**WHAT YOU HAVE TO DO:**
Would you go through the records below and copy each line with the string "relocated"?

**SUPPLIED DATA:**
___

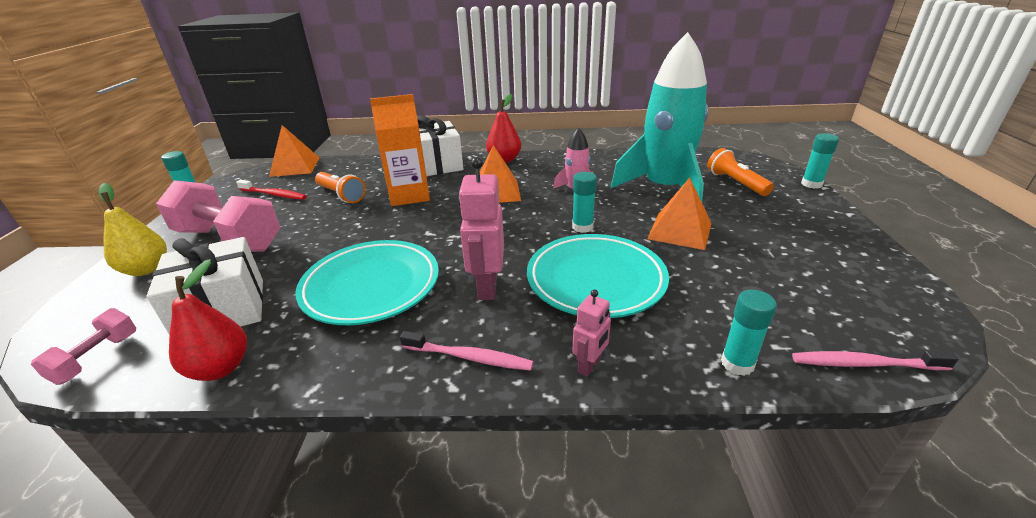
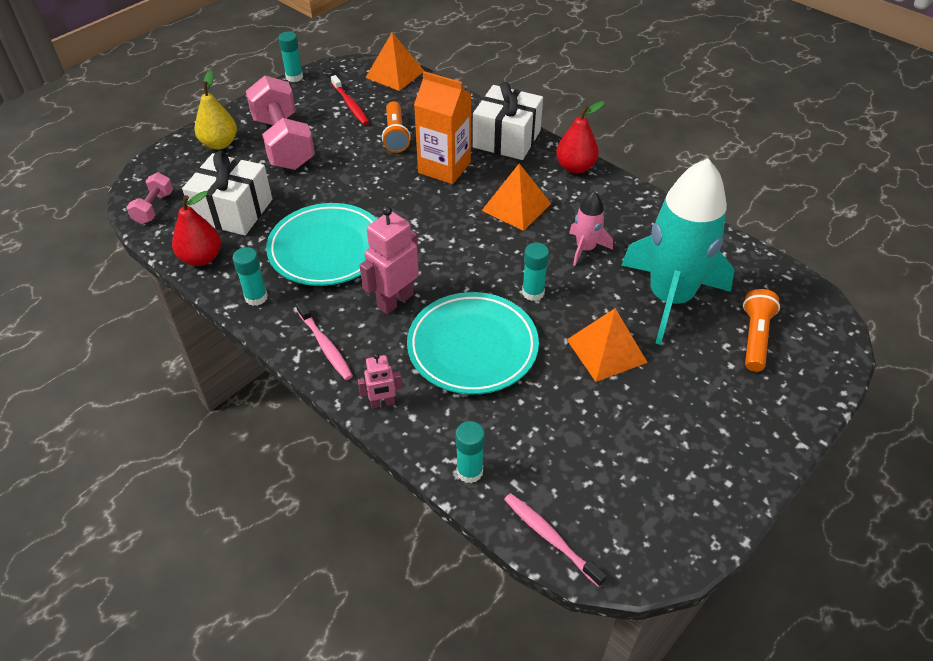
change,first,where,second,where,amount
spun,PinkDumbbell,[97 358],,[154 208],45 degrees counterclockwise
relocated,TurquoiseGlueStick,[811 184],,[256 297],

___

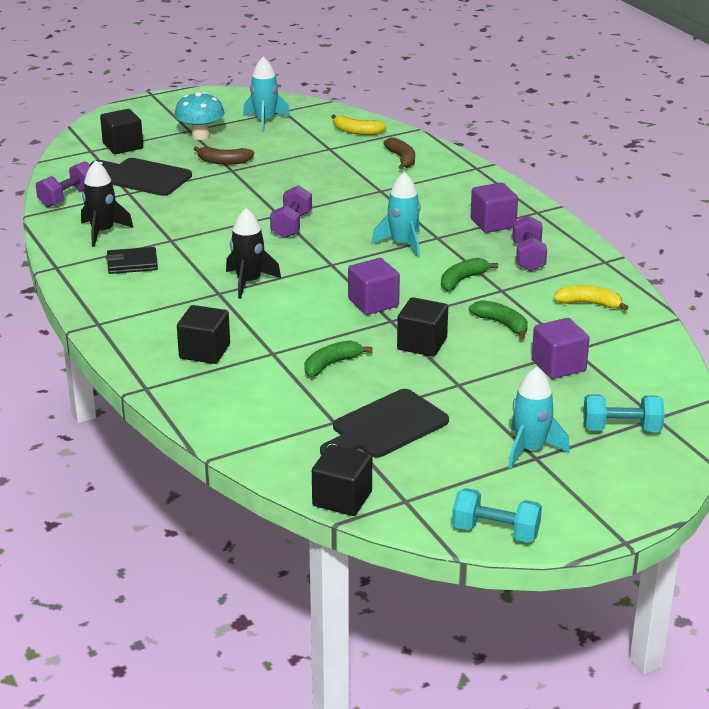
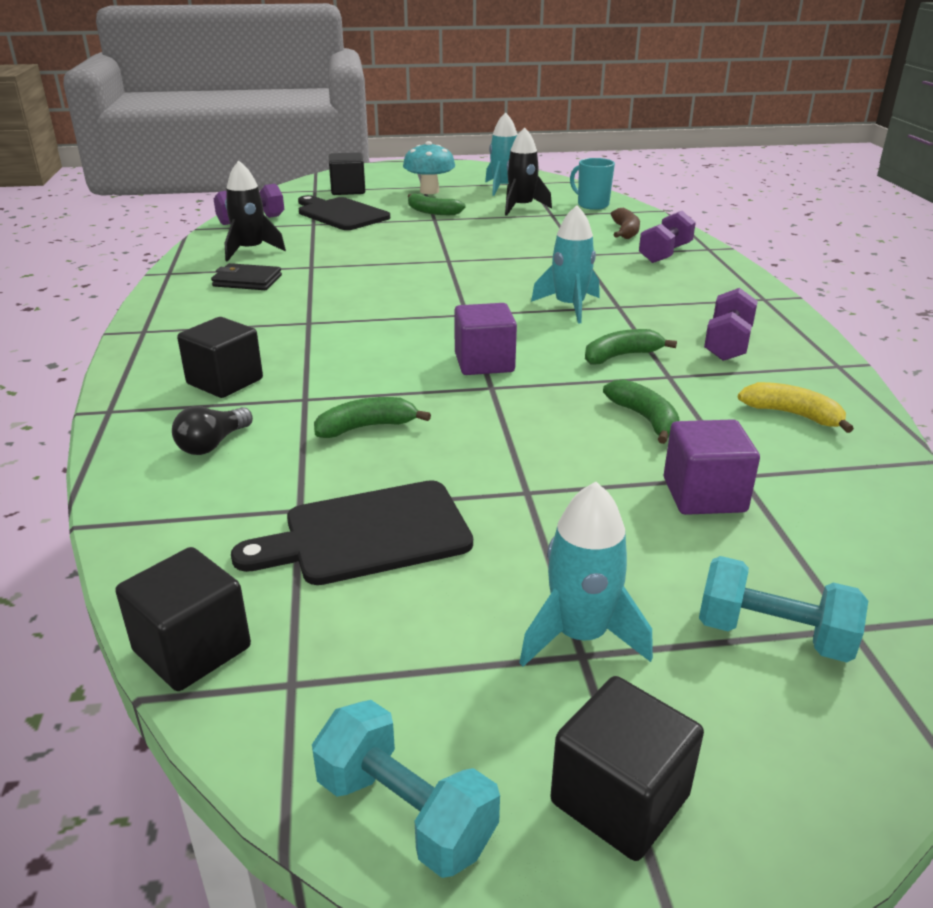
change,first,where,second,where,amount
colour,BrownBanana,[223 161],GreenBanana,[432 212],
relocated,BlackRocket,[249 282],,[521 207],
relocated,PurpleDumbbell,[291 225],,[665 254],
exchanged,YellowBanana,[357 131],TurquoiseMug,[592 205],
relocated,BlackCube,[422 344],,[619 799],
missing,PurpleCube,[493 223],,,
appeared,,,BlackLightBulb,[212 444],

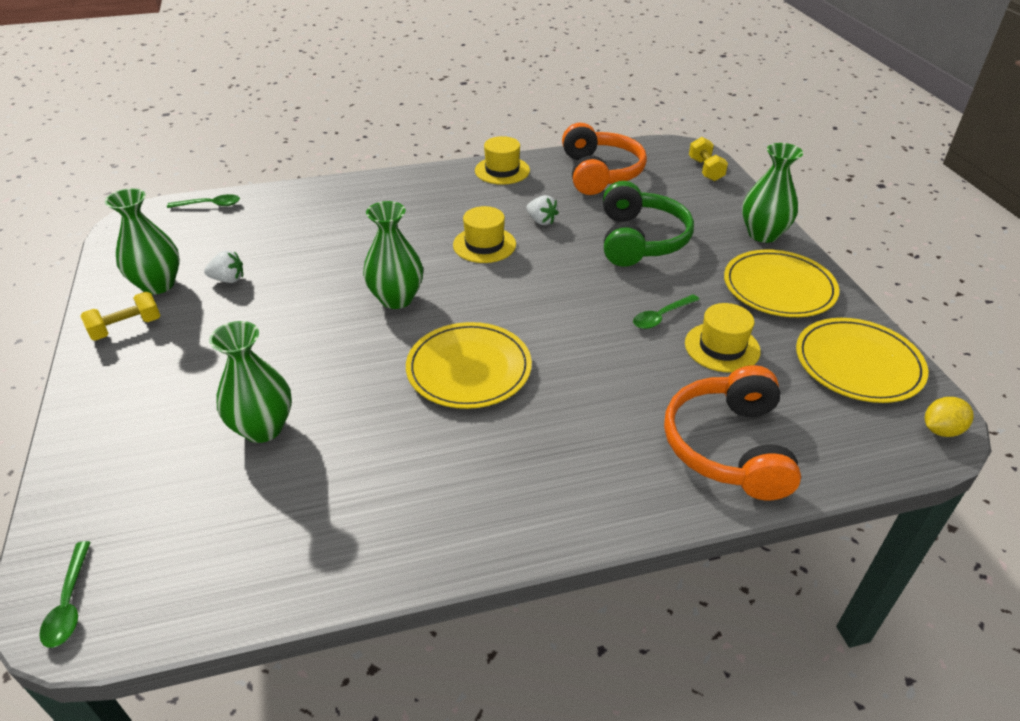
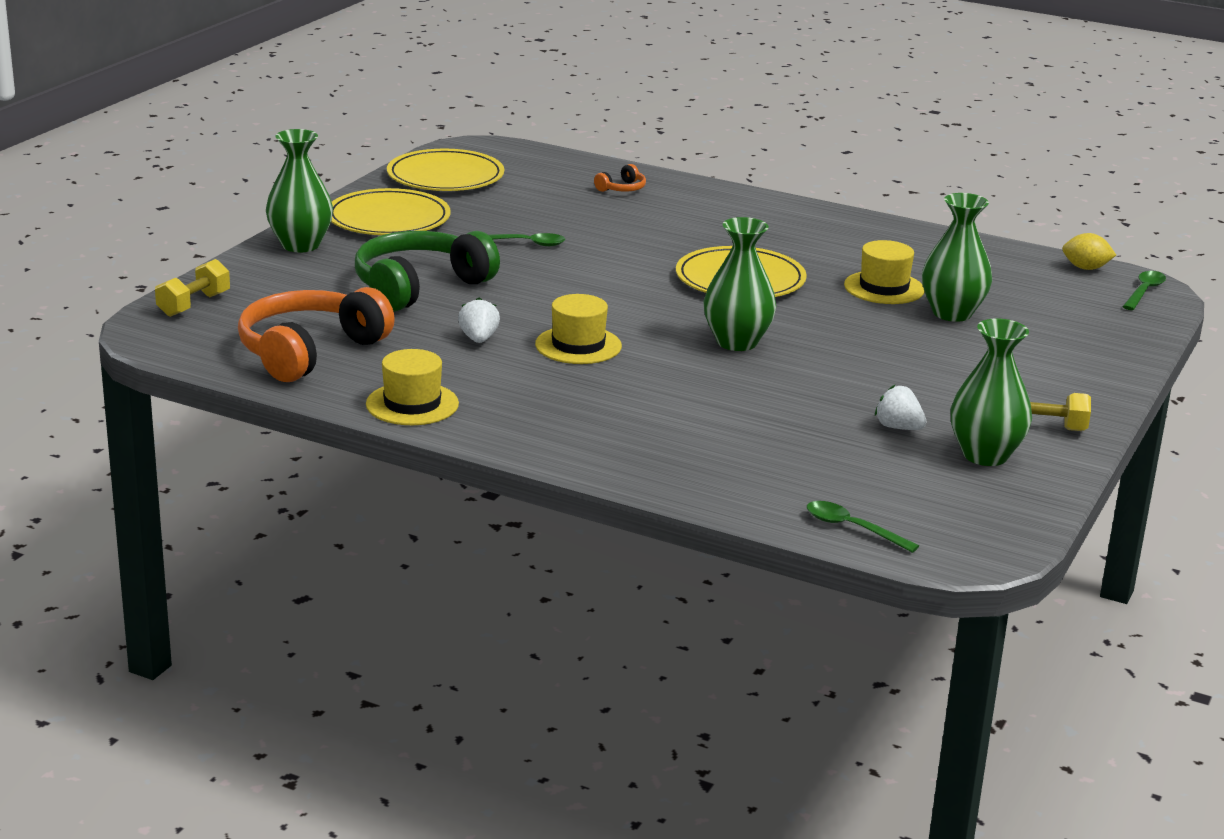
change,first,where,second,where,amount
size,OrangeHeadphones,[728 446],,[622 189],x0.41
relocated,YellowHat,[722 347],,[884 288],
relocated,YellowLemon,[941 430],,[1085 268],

___

**ANSWER BELOW:**
relocated,TurquoiseGlueStick,[811 184],,[256 297],
relocated,BlackRocket,[249 282],,[521 207],
relocated,PurpleDumbbell,[291 225],,[665 254],
relocated,BlackCube,[422 344],,[619 799],
relocated,YellowHat,[722 347],,[884 288],
relocated,YellowLemon,[941 430],,[1085 268],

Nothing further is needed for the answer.